--- Your assignment ---
Of the entries below, restate word for word only the section that runs from the line with "camera: 155 degrees left, 20 degrees up" to the line with "pink soap dispenser [229,183,280,282]", counting both ends.

--- Input material ---
□ □ □ □

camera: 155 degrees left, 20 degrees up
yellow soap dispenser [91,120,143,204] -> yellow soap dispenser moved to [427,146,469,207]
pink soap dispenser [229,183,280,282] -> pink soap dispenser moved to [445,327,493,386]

□ □ □ □

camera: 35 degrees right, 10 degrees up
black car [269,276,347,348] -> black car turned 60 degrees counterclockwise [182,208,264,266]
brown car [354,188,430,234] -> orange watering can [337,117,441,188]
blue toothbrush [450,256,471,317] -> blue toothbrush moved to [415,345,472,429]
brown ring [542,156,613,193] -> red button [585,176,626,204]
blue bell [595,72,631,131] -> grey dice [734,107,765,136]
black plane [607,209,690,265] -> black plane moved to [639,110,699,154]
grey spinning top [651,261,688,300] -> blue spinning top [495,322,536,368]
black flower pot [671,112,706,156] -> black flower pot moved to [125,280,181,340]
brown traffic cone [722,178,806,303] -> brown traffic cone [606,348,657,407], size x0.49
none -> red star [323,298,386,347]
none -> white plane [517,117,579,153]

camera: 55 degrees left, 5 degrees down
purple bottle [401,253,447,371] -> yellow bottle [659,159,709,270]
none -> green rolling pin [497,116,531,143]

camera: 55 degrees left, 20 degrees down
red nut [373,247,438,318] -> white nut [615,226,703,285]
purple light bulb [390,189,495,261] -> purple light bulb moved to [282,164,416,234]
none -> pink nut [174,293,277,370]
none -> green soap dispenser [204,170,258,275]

□ □ □ □

--- Task output ---
camera: 155 degrees left, 20 degrees up
yellow soap dispenser [91,120,143,204] -> yellow soap dispenser moved to [427,146,469,207]
pink soap dispenser [229,183,280,282] -> pink soap dispenser moved to [445,327,493,386]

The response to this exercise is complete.